• TO DO:
In the material below, find the line with "D1: none -> diode 1N4148 (A STAT, K CHG)" and the line with "R10: none -> 200k (GND, SEL2)", then output both and every line between them exactly, omitting pictures.
§
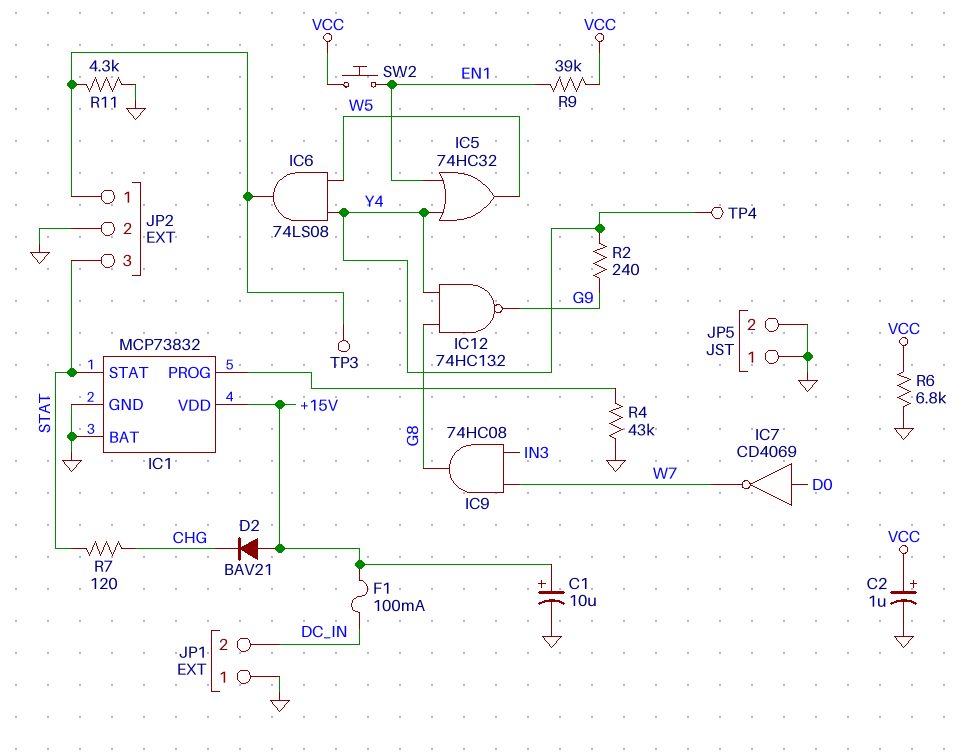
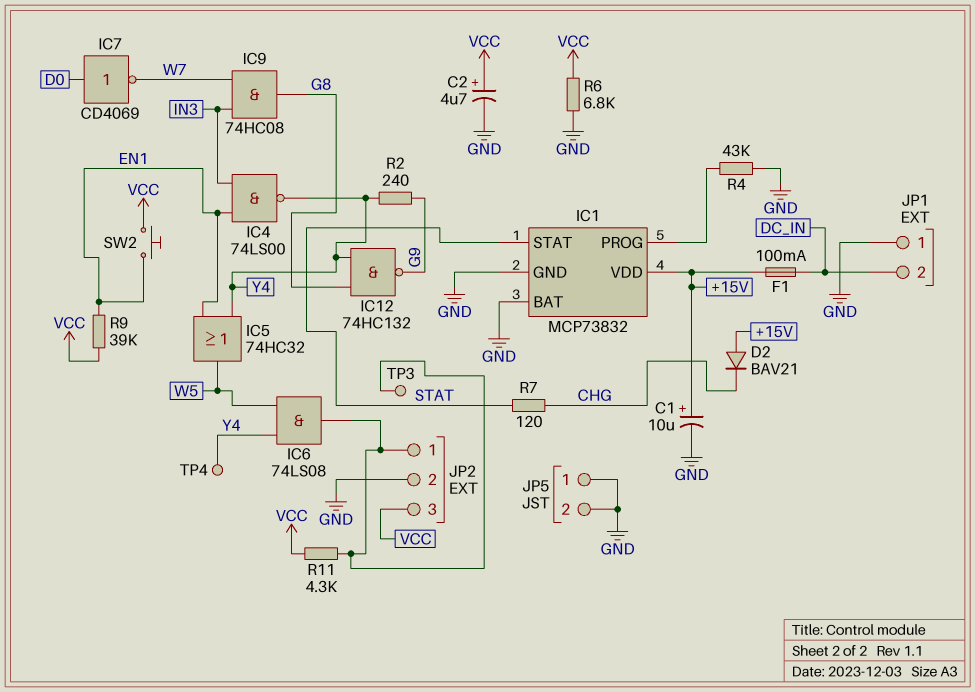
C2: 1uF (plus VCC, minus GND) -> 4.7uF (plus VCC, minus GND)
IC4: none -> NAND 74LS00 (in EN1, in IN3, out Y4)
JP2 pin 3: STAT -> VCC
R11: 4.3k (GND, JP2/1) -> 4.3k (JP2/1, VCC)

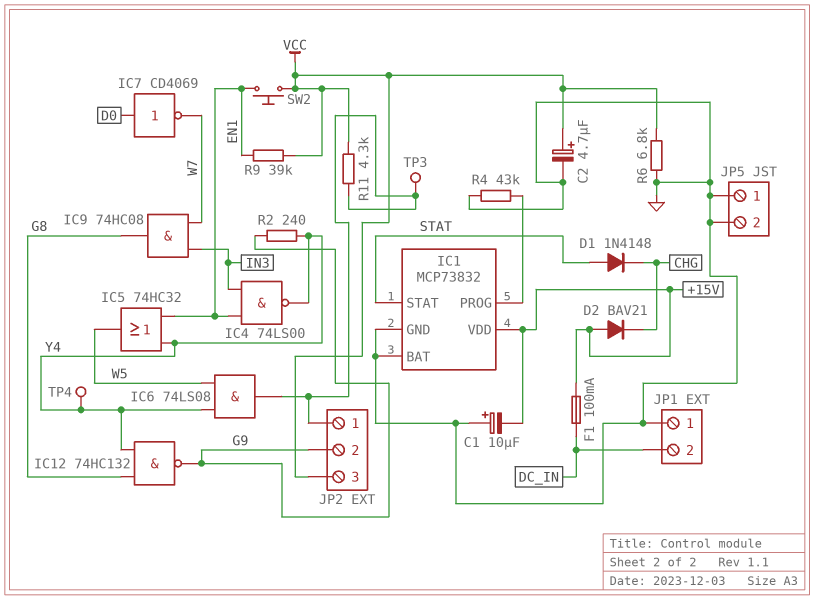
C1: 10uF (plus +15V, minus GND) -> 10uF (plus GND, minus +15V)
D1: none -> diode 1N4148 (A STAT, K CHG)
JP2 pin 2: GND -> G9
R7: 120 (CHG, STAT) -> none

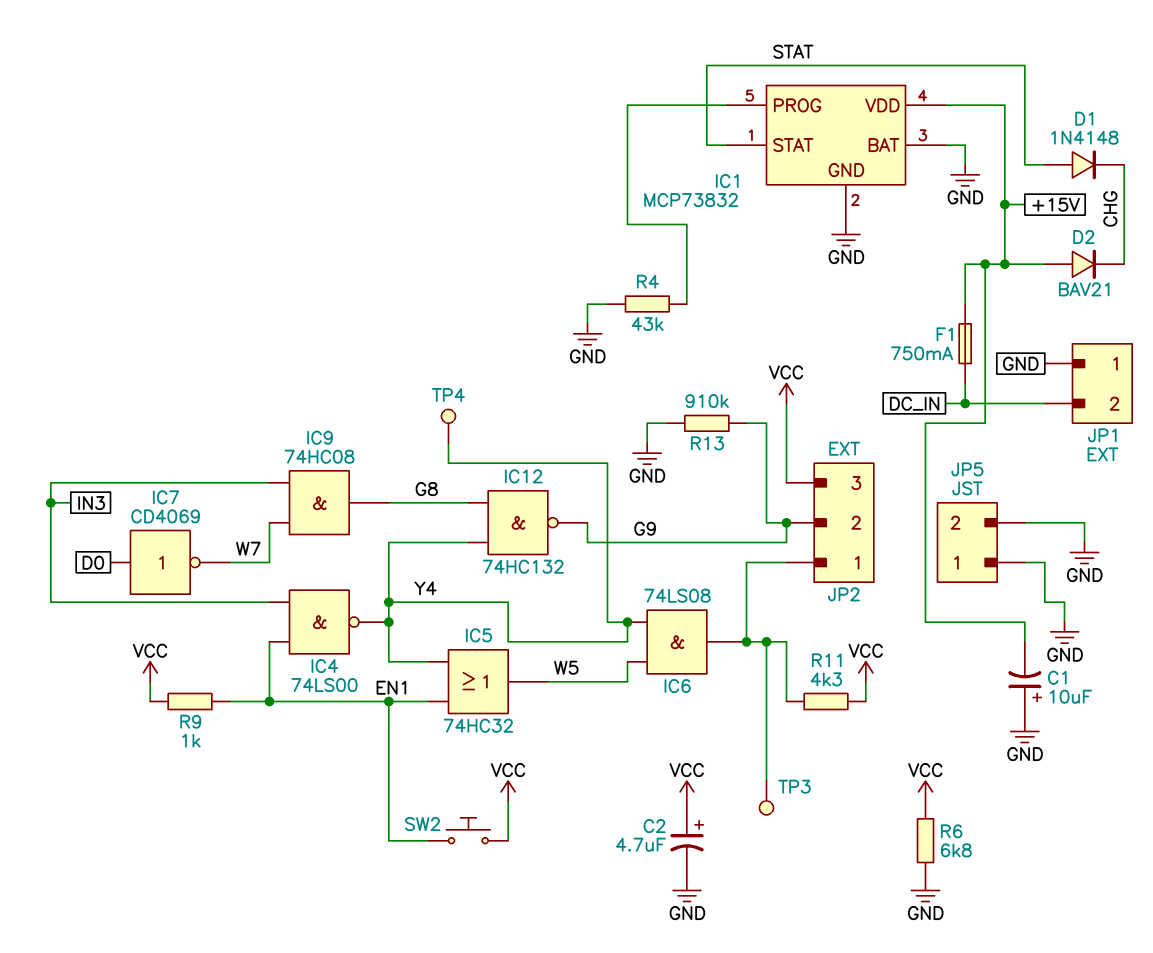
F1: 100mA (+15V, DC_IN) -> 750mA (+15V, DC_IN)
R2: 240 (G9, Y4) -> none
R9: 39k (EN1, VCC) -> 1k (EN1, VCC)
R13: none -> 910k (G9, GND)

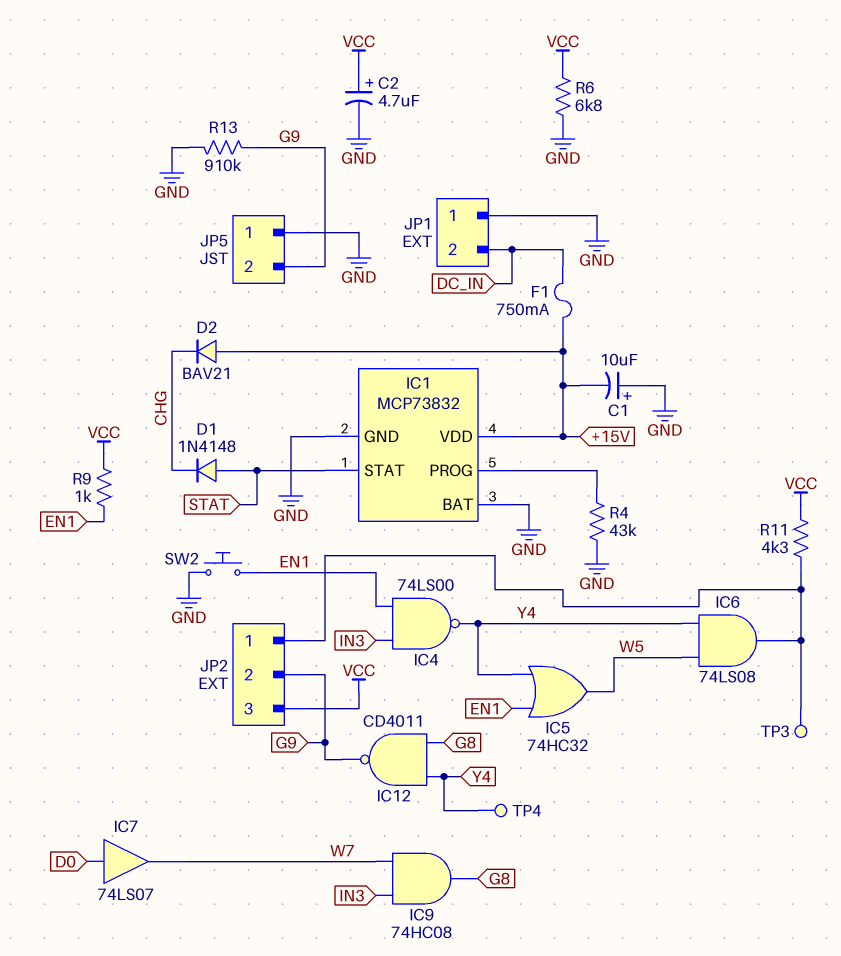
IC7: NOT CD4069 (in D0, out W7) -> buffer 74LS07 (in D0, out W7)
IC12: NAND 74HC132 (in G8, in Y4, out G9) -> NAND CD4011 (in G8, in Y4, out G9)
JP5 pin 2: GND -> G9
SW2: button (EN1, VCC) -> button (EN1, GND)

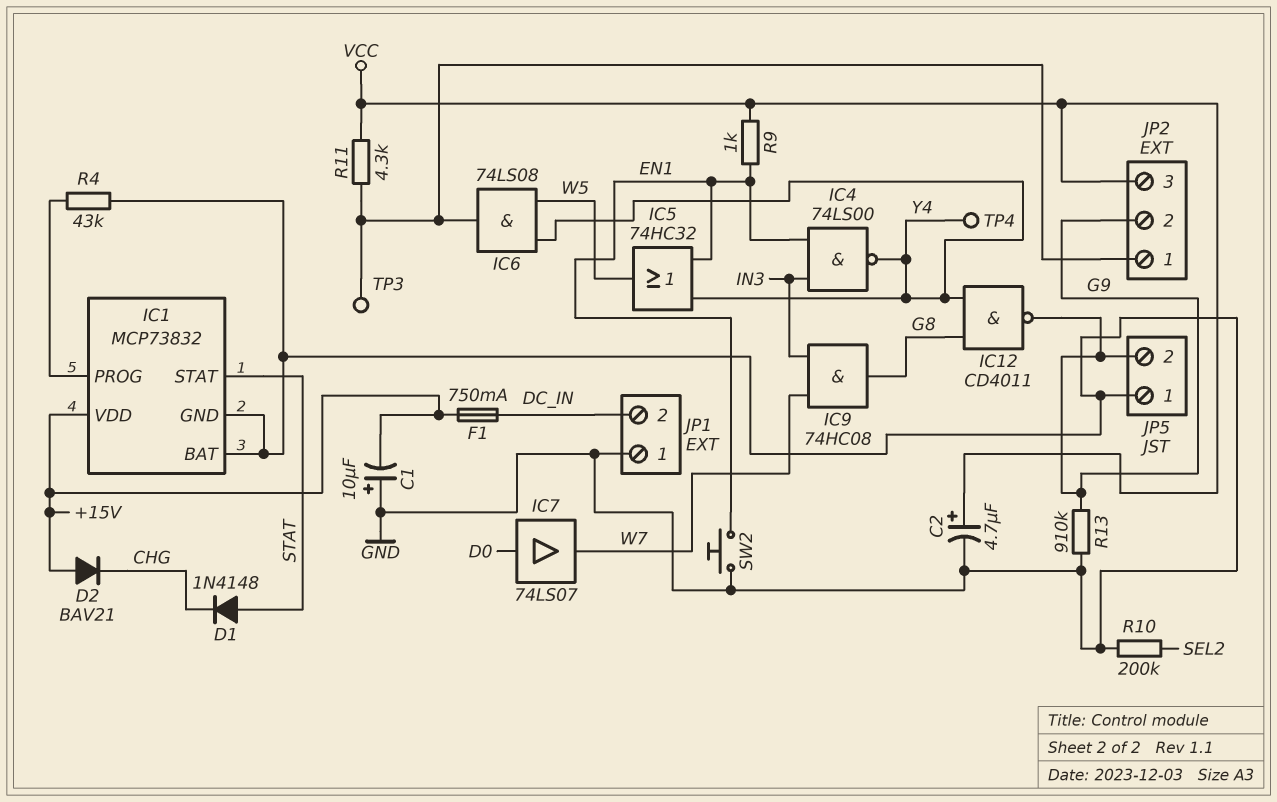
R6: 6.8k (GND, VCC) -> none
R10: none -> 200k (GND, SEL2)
§
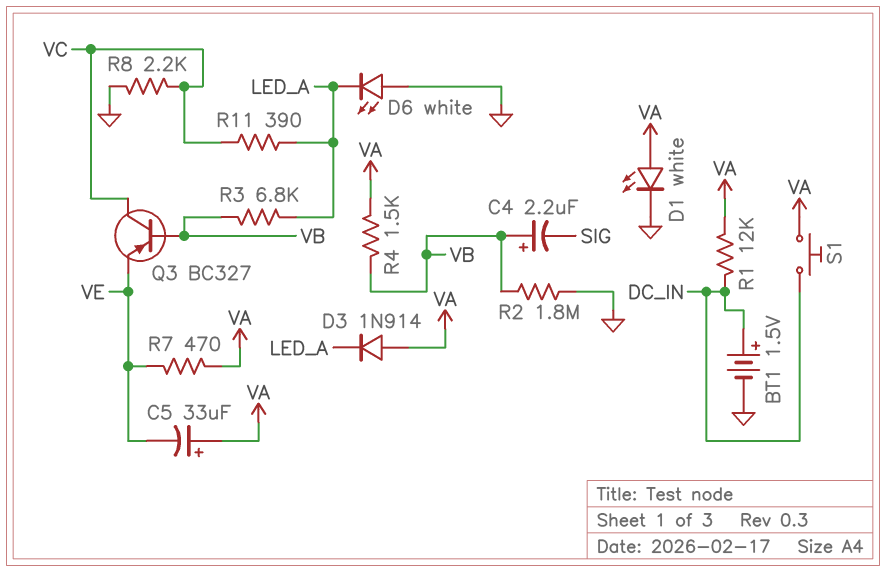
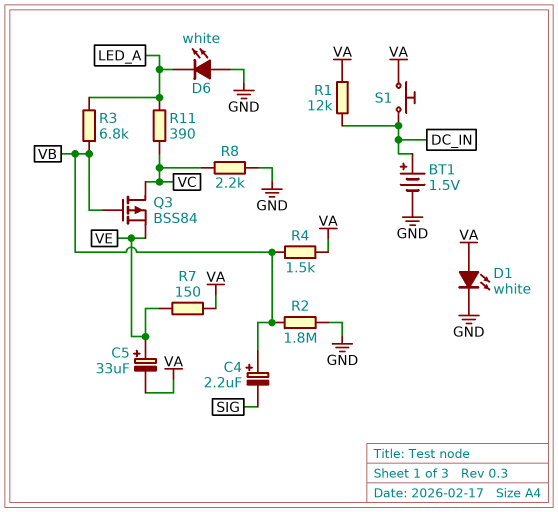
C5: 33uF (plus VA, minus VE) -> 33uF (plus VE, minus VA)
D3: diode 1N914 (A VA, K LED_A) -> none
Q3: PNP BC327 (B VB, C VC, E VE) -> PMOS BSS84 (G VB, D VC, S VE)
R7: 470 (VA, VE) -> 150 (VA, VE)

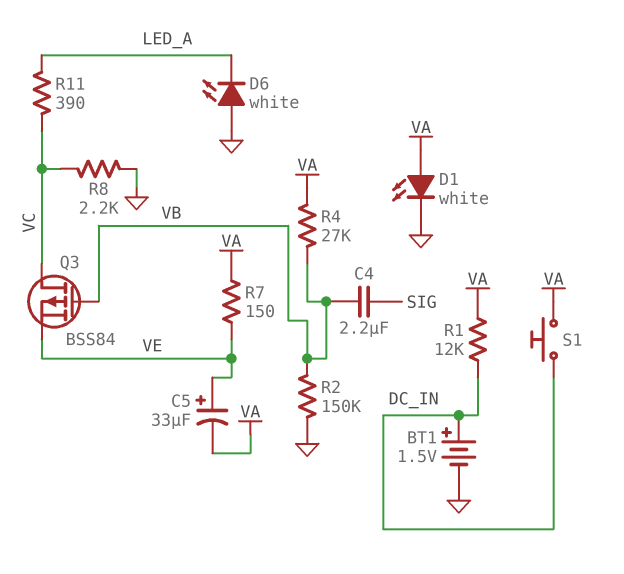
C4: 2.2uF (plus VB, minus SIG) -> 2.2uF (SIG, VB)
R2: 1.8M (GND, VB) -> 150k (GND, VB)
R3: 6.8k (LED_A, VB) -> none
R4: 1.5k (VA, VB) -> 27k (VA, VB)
§
• FINAL ANSWER:
D1: none -> diode 1N4148 (A STAT, K CHG)
JP2 pin 2: GND -> G9
R7: 120 (CHG, STAT) -> none

F1: 100mA (+15V, DC_IN) -> 750mA (+15V, DC_IN)
R2: 240 (G9, Y4) -> none
R9: 39k (EN1, VCC) -> 1k (EN1, VCC)
R13: none -> 910k (G9, GND)

IC7: NOT CD4069 (in D0, out W7) -> buffer 74LS07 (in D0, out W7)
IC12: NAND 74HC132 (in G8, in Y4, out G9) -> NAND CD4011 (in G8, in Y4, out G9)
JP5 pin 2: GND -> G9
SW2: button (EN1, VCC) -> button (EN1, GND)

R6: 6.8k (GND, VCC) -> none
R10: none -> 200k (GND, SEL2)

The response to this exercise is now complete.